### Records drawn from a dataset
───

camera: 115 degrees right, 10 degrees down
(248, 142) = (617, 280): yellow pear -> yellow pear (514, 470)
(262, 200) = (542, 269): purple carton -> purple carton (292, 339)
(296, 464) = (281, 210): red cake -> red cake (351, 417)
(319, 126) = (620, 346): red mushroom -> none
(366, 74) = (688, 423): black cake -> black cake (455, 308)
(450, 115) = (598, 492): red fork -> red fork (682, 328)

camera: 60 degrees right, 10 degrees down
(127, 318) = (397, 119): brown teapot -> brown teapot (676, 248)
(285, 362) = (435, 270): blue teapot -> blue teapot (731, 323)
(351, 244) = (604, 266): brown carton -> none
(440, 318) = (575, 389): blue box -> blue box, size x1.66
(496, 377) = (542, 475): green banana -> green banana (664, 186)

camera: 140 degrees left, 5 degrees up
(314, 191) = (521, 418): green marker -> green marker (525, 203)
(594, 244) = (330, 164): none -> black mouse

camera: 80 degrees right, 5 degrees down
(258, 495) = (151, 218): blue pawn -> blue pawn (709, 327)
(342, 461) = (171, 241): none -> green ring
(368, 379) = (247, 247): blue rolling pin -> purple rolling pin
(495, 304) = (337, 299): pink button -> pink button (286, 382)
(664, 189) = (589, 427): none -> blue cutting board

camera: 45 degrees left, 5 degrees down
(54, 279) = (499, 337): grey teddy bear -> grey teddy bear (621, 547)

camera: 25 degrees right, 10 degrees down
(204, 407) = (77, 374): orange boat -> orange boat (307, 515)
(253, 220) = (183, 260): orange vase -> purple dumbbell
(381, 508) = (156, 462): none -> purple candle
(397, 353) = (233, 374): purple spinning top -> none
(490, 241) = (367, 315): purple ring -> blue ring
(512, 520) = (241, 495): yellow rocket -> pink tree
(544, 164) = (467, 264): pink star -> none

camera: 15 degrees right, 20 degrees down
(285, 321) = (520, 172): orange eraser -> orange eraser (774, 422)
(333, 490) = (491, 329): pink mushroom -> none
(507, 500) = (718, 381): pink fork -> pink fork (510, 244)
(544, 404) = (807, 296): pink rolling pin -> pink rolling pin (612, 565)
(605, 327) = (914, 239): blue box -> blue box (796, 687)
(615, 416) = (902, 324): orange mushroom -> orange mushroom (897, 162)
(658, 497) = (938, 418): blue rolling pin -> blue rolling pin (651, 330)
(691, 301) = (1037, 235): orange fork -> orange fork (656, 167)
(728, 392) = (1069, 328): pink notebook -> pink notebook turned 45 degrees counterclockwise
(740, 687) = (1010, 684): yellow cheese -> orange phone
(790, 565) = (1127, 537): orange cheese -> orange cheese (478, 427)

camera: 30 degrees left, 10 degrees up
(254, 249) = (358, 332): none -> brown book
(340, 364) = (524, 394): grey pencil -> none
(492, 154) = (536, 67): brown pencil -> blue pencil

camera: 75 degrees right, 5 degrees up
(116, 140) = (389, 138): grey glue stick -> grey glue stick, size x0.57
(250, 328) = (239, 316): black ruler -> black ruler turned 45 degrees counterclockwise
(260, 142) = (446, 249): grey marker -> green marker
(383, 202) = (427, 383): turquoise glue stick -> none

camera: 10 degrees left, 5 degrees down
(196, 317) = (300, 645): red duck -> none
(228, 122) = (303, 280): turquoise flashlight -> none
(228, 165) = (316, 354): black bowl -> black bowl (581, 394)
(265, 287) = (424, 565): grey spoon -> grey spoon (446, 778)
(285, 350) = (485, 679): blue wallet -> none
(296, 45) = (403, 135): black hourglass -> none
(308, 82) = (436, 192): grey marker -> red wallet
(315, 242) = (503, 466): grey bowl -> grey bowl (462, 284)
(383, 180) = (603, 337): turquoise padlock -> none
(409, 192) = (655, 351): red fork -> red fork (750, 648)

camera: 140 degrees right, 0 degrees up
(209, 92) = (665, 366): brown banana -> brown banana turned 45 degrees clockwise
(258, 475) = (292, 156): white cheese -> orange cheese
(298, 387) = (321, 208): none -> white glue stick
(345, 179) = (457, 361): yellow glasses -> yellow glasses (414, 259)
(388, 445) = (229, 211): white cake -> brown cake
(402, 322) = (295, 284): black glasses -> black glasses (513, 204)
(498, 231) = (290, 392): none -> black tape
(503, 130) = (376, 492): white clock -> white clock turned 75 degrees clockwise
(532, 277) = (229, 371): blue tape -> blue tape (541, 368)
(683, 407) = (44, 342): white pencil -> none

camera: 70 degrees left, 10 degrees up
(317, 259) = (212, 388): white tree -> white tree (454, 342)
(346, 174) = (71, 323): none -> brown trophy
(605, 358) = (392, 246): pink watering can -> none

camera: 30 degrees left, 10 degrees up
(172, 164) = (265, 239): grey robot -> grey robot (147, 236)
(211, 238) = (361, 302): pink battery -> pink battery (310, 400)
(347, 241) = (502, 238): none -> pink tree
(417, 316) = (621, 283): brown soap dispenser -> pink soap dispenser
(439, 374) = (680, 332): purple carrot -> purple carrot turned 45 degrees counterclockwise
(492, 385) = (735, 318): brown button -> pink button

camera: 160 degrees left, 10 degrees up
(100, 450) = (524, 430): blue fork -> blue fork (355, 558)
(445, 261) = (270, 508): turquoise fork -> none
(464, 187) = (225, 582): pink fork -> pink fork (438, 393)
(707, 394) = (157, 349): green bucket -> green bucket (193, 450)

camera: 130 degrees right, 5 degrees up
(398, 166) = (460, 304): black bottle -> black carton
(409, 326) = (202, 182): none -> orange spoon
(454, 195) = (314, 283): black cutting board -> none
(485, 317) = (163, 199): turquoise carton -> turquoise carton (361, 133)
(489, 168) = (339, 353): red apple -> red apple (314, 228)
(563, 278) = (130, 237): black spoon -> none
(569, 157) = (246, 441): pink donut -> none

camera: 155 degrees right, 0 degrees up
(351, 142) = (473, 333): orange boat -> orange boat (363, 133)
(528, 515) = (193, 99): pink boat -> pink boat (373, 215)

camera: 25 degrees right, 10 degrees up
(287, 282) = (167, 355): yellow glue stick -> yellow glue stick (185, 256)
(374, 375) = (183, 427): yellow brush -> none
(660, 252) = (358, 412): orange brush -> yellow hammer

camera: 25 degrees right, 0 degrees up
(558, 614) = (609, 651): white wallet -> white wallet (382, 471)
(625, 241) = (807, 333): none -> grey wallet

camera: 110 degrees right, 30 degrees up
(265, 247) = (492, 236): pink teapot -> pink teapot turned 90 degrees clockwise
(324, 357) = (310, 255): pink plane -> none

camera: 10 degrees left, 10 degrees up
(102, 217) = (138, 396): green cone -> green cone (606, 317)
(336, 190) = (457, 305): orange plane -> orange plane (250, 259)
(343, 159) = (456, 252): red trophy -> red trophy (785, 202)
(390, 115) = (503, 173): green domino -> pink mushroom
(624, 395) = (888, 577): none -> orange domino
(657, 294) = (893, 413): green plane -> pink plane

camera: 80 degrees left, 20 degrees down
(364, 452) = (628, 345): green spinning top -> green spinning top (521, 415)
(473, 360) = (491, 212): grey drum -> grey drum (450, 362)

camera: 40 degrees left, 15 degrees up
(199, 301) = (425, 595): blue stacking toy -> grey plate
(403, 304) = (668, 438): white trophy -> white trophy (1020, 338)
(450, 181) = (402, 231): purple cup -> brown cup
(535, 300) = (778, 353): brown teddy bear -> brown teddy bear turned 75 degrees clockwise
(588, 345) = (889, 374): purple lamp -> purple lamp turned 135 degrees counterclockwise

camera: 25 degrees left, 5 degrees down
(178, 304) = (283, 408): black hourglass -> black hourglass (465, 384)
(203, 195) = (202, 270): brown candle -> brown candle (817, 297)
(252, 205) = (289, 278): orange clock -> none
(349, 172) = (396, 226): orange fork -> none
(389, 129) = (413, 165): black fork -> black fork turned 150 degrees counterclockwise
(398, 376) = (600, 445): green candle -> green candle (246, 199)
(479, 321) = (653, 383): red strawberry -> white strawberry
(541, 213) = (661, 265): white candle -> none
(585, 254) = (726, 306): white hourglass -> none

───

### DIRECTIONS
Return the total of lines in these records that hold "wallet", without any other words.

### EXERCISE OUTPUT
4